**Prompt:** Copy the stretch of the records from the line containing "Does point (642, 106)" through the end of the records, substituting "gray stone building" for "beige stone building" and leaving everything else unchanged.

— start of Records for this exercise —

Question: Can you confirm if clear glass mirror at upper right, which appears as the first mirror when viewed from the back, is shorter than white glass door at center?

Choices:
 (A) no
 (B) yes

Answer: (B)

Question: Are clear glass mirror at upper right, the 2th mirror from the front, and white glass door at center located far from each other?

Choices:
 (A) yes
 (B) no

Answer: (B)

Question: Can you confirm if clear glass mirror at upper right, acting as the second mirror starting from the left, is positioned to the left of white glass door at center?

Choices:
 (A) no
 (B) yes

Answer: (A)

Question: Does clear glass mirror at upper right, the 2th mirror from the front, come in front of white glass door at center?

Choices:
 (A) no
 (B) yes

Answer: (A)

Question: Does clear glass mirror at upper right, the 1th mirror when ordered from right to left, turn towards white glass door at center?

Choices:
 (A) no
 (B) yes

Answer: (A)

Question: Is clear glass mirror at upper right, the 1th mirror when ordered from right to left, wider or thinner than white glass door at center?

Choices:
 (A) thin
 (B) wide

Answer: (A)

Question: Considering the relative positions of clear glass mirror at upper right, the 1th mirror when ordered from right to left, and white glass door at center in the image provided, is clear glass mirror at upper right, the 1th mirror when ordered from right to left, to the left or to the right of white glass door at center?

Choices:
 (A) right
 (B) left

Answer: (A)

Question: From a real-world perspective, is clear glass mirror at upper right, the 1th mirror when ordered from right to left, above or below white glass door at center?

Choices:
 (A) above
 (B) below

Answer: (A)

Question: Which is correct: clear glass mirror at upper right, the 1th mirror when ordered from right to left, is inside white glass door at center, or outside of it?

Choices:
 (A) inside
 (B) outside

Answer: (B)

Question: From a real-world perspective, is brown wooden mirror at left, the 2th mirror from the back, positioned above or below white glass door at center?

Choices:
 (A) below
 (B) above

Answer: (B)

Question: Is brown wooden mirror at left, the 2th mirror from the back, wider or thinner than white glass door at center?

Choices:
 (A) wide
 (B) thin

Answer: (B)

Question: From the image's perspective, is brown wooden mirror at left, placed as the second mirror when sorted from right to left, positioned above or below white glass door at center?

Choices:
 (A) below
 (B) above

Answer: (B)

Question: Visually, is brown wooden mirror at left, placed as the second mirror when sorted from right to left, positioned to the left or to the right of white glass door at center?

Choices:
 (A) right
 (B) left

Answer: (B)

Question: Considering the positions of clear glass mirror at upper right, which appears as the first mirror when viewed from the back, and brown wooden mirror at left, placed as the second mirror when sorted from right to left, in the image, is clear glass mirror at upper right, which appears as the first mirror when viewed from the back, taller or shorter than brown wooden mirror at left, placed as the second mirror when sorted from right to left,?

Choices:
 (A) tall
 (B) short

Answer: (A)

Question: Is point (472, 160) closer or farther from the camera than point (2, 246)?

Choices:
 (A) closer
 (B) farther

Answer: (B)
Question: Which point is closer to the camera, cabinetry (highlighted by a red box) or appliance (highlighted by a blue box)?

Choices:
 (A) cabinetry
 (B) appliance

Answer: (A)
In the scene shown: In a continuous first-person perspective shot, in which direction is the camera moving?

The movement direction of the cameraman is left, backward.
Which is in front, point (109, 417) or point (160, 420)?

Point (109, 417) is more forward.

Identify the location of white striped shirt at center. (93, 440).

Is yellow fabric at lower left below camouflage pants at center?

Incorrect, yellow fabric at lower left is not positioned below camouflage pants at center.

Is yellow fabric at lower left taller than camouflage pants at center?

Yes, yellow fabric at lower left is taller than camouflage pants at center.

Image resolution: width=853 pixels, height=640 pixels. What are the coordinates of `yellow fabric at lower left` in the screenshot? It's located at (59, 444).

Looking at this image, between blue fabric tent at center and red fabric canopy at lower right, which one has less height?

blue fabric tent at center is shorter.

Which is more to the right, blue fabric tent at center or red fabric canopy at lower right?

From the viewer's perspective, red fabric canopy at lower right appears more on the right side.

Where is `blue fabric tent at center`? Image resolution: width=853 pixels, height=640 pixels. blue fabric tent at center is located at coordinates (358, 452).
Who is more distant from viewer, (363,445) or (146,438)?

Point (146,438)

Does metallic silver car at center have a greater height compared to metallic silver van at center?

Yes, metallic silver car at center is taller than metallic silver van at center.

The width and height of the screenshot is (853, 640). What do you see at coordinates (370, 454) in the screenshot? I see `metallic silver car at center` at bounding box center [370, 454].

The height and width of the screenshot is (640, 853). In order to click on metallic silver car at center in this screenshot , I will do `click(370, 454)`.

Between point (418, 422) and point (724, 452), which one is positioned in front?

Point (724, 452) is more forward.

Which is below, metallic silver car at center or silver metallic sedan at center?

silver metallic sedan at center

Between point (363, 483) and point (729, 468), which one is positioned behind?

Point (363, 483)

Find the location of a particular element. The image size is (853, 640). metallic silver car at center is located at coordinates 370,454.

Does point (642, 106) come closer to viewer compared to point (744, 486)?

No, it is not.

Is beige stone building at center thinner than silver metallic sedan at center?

— end of Records for this exercise —

**Complete response:**
Does point (642, 106) come closer to viewer compared to point (744, 486)?

No, it is not.

Is gray stone building at center thinner than silver metallic sedan at center?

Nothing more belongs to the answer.